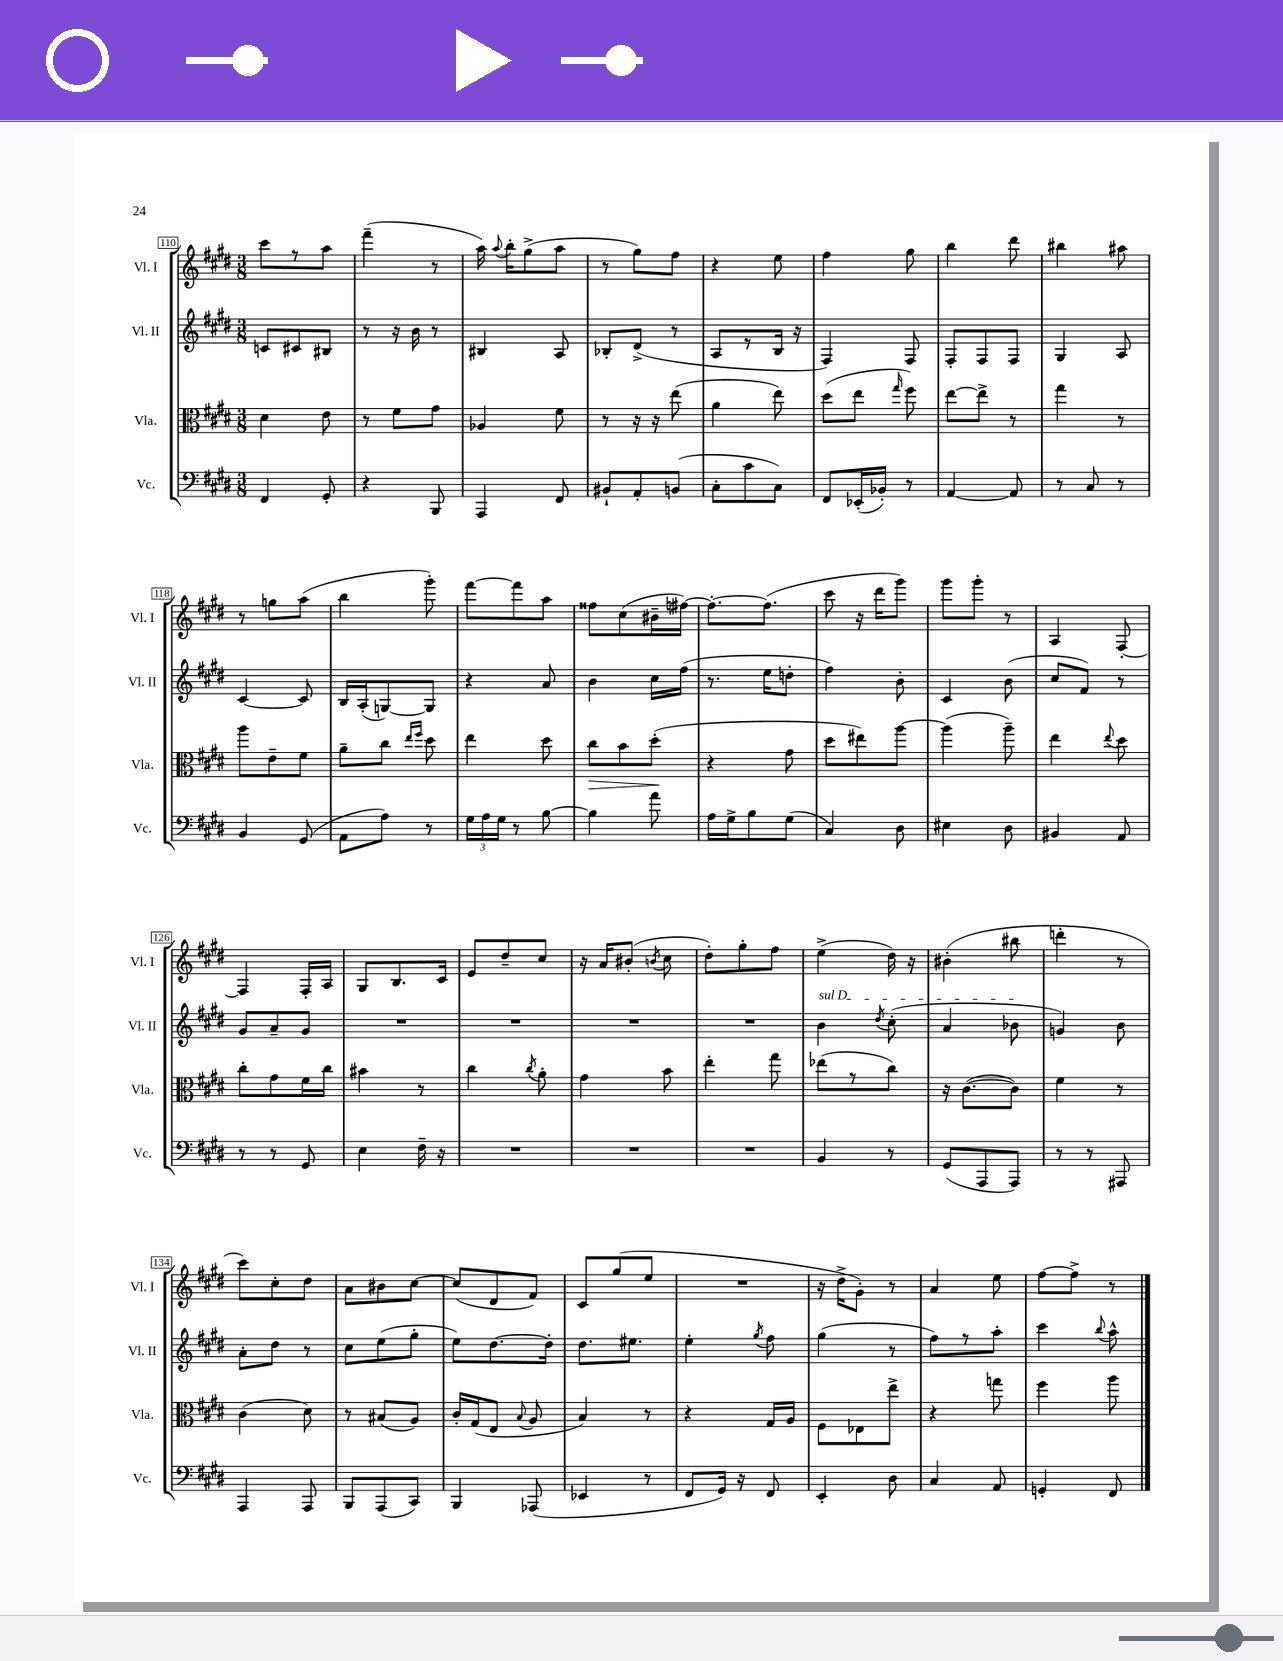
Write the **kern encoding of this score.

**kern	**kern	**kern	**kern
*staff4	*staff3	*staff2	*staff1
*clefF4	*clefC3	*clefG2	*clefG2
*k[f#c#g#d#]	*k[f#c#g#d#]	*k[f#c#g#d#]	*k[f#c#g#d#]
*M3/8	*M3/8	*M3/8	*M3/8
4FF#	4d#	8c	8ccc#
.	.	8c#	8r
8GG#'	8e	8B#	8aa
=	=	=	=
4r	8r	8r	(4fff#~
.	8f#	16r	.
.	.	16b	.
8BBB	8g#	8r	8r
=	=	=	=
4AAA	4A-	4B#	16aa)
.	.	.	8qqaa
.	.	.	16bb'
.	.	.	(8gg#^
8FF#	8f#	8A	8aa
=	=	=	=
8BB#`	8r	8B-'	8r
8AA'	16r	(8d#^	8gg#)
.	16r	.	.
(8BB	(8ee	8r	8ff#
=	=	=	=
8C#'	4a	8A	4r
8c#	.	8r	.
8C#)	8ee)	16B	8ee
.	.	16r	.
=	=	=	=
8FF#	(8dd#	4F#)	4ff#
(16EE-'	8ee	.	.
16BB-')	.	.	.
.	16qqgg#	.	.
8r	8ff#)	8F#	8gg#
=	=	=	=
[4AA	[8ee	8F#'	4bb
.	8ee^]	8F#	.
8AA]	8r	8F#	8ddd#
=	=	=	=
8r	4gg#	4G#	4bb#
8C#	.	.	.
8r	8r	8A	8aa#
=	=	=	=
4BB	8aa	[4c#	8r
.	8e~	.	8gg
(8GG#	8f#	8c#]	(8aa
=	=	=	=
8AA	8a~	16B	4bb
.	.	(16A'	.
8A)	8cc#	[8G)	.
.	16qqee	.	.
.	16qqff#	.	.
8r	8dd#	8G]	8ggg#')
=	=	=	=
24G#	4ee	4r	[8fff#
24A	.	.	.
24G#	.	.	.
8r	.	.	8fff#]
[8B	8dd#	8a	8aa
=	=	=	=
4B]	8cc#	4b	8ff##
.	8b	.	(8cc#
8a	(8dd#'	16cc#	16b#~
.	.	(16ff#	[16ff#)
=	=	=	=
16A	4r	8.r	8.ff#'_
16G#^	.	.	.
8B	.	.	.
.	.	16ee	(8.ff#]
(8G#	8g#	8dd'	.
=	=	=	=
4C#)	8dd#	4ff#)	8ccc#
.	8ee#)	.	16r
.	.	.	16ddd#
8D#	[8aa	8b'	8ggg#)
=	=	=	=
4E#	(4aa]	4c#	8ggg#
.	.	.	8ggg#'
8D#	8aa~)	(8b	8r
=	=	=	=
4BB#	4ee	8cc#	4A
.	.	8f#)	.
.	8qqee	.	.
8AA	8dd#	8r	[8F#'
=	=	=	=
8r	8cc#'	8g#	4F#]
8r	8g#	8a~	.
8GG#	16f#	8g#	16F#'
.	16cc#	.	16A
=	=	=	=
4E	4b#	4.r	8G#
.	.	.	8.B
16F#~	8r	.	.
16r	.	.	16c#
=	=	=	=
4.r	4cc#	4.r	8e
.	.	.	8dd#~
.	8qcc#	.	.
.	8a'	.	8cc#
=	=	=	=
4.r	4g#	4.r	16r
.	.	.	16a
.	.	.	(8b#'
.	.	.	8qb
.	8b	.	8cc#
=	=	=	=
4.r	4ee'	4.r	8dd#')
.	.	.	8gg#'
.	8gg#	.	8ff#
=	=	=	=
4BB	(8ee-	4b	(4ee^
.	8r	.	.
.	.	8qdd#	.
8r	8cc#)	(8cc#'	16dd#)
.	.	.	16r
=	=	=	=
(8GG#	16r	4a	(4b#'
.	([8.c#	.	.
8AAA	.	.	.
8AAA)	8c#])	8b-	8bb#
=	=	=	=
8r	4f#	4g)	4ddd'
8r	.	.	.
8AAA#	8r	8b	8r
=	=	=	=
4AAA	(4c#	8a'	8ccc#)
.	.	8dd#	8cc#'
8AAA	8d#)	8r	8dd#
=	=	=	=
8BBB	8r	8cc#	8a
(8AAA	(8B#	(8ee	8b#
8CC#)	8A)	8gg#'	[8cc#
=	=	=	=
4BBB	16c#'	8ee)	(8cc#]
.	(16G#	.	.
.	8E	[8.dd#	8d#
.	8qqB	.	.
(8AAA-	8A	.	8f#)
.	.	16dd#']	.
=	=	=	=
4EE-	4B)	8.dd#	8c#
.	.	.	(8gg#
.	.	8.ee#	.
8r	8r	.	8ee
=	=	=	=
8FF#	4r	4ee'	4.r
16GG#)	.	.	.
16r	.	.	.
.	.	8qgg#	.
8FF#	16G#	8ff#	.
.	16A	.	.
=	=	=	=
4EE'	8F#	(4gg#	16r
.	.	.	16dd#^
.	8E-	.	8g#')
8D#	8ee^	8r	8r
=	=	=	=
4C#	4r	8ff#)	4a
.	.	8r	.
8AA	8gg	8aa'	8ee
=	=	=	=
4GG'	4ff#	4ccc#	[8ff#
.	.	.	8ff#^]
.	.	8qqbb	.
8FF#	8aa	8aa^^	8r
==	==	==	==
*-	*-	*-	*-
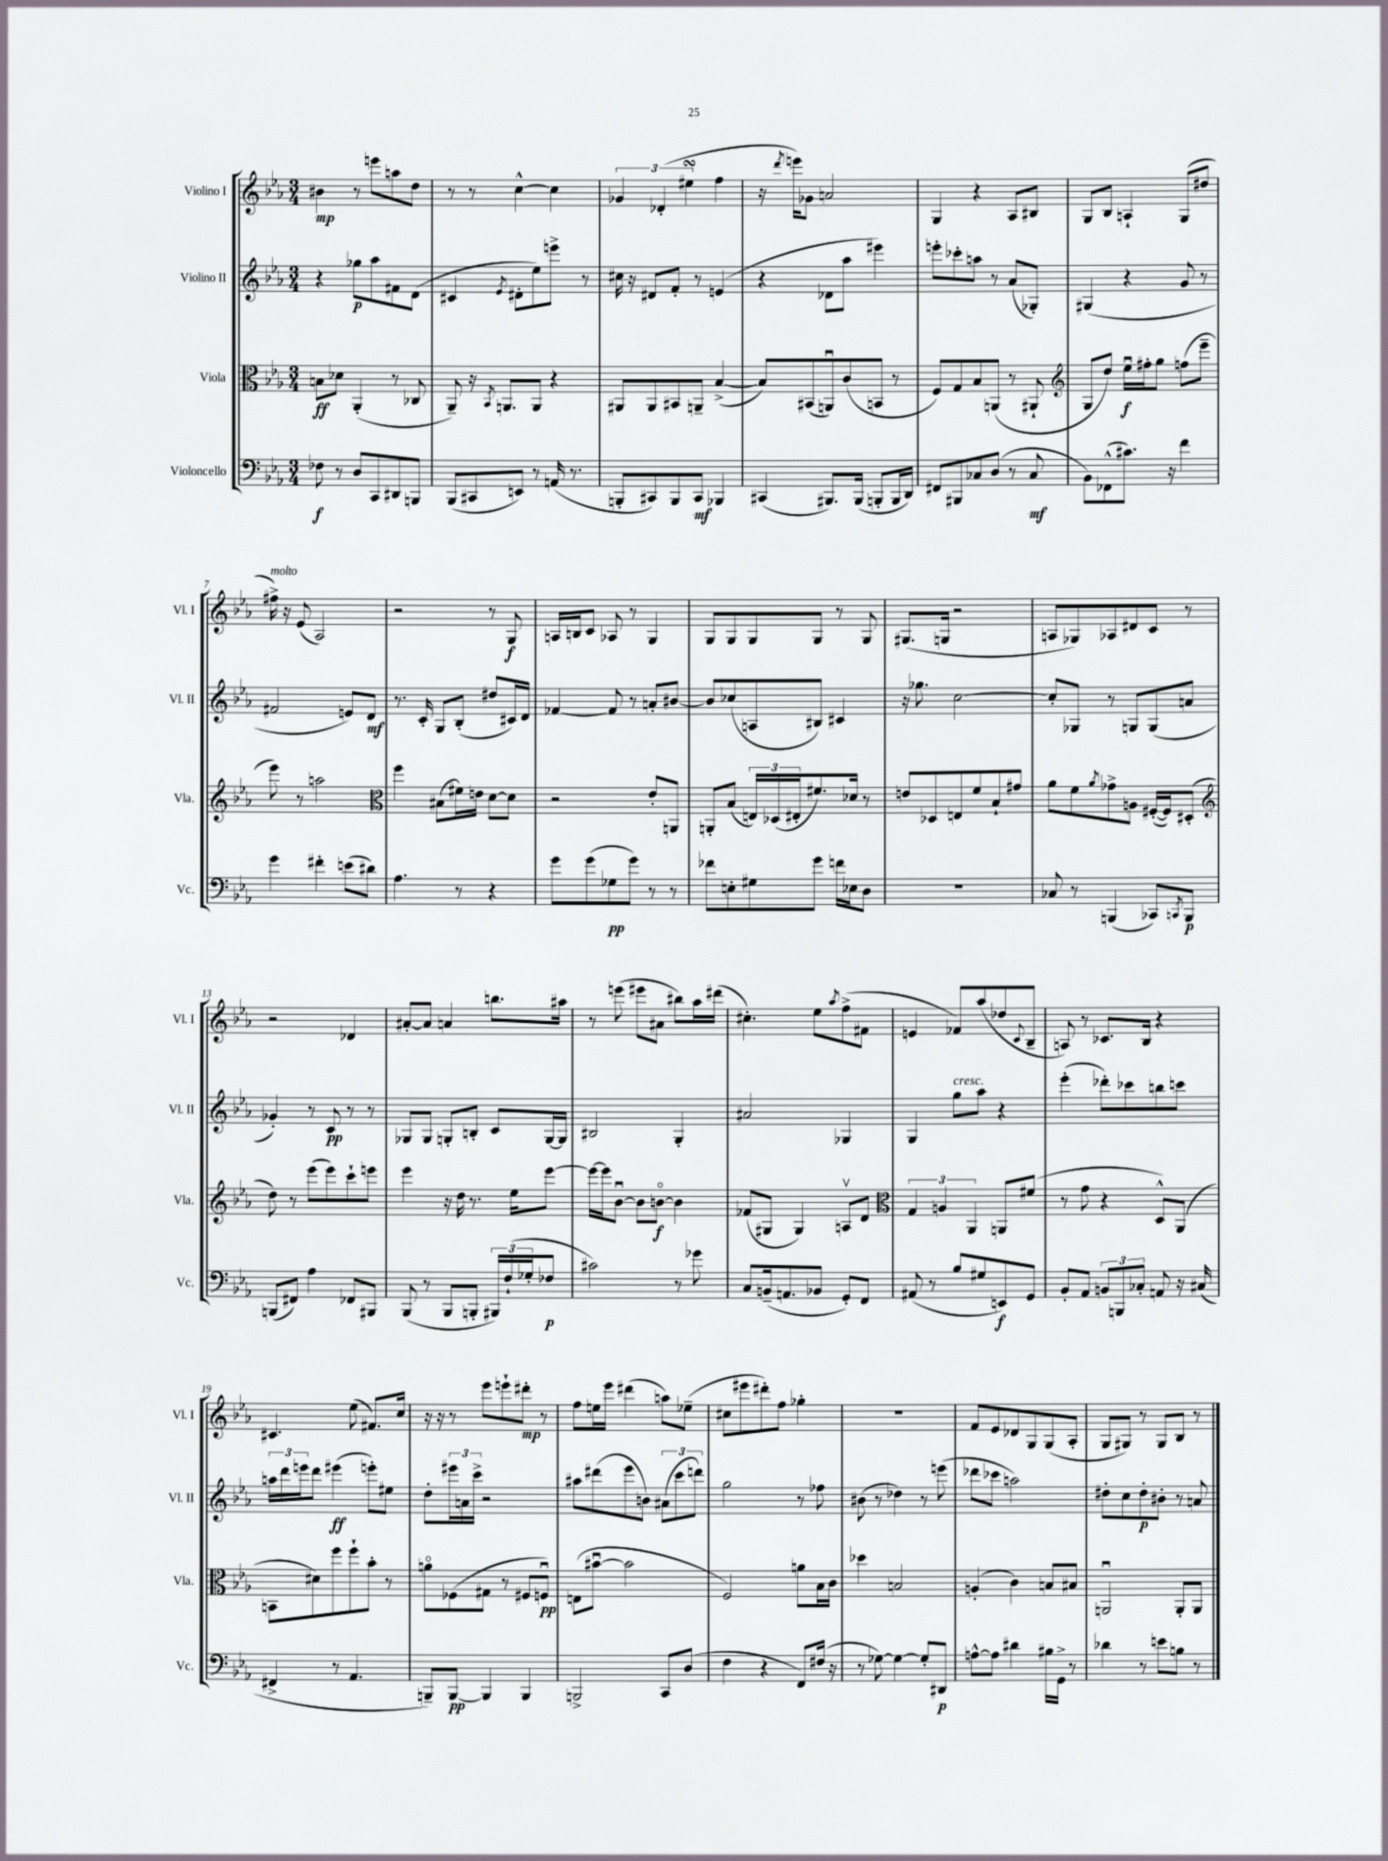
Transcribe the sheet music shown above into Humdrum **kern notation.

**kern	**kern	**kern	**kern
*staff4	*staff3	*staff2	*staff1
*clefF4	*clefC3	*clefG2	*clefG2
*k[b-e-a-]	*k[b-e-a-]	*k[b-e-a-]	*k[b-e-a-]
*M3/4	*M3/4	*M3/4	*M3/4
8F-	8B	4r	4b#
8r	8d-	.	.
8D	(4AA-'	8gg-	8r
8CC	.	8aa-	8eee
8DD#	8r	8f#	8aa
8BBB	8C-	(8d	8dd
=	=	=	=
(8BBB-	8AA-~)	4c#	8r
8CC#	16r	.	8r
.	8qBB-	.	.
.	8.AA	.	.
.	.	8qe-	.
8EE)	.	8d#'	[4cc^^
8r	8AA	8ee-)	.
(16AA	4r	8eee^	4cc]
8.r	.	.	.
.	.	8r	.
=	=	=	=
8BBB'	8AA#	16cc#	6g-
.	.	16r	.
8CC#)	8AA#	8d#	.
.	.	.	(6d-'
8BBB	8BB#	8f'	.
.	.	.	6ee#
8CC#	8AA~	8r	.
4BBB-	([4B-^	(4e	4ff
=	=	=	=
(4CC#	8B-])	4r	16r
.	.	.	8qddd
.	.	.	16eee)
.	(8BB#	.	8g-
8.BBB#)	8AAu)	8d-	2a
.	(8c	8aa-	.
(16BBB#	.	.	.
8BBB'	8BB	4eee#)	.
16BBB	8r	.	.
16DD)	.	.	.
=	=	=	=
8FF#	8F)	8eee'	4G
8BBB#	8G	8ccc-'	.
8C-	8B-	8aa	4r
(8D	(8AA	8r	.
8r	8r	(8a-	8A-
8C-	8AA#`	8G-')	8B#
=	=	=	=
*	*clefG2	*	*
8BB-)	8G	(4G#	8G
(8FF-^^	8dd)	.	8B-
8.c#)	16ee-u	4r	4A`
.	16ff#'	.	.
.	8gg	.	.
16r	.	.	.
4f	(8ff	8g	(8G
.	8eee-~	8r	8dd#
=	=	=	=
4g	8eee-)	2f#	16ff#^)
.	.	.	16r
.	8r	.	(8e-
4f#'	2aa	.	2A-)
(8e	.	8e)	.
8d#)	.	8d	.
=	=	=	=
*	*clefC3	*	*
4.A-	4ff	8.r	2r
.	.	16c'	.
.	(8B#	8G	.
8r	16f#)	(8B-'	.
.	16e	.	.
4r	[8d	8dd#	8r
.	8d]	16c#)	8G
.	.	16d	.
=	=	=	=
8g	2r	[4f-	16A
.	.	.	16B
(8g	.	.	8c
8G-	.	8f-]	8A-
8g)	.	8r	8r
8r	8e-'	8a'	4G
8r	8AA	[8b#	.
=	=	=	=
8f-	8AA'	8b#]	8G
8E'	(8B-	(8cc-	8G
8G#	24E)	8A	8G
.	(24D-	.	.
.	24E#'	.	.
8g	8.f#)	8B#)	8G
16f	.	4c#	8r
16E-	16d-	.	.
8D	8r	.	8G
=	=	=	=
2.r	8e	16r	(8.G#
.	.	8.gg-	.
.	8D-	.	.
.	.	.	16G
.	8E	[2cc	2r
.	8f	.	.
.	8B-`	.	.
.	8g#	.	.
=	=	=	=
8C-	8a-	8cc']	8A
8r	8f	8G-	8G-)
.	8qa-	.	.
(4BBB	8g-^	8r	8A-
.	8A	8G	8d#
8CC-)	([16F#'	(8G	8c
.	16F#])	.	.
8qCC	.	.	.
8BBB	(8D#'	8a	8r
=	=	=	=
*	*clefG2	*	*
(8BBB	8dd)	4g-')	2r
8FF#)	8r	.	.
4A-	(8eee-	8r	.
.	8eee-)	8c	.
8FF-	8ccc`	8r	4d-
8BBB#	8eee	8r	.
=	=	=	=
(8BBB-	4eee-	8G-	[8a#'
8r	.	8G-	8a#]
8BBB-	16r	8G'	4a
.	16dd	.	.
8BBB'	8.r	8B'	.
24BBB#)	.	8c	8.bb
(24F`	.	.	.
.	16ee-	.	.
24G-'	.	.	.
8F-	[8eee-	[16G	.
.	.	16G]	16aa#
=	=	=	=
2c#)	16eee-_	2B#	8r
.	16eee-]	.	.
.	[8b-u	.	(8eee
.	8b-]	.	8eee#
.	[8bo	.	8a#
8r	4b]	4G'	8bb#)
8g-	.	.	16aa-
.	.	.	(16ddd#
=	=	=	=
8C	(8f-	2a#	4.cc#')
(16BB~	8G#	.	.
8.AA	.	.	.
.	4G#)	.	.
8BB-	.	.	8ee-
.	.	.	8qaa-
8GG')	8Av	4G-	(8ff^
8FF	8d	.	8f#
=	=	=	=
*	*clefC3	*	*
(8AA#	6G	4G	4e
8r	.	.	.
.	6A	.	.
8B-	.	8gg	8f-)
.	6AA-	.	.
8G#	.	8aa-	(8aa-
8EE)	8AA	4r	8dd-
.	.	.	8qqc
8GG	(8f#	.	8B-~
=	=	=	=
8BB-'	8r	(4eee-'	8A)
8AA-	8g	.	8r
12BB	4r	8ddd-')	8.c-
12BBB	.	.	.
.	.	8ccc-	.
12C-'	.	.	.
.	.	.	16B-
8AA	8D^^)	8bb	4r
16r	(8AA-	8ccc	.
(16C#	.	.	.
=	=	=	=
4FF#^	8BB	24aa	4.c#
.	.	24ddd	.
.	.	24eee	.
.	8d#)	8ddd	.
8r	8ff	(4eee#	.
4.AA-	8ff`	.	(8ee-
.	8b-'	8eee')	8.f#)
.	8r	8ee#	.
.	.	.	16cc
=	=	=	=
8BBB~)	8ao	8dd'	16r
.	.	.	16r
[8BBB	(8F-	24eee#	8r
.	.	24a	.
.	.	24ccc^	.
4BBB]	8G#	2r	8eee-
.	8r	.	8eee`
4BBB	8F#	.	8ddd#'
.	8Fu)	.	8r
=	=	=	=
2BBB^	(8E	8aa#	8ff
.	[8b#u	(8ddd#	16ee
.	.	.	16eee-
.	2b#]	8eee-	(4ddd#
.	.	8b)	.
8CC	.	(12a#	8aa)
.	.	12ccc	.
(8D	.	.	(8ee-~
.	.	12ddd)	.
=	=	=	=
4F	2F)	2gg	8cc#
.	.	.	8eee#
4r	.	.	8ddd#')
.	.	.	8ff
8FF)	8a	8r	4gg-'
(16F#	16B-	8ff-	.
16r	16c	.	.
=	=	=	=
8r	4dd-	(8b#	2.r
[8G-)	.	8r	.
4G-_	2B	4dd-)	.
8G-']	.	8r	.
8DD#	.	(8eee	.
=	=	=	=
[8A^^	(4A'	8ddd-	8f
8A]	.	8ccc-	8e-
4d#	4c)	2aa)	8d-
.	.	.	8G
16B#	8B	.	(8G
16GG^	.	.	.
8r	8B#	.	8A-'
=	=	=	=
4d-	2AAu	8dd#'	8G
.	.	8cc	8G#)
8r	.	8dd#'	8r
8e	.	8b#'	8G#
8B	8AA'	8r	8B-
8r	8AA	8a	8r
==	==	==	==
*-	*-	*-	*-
□ □ □ □ □ □ □
● Stated task
Collect each line in the records above that contains the string "kern", and copy those lines unchanged.

● Exercise answer
Write the **kern encoding of this score.
**kern	**kern	**kern	**kern
Transcribe the sheet music shown above into Humdrum **kern notation.
**kern	**kern	**kern	**kern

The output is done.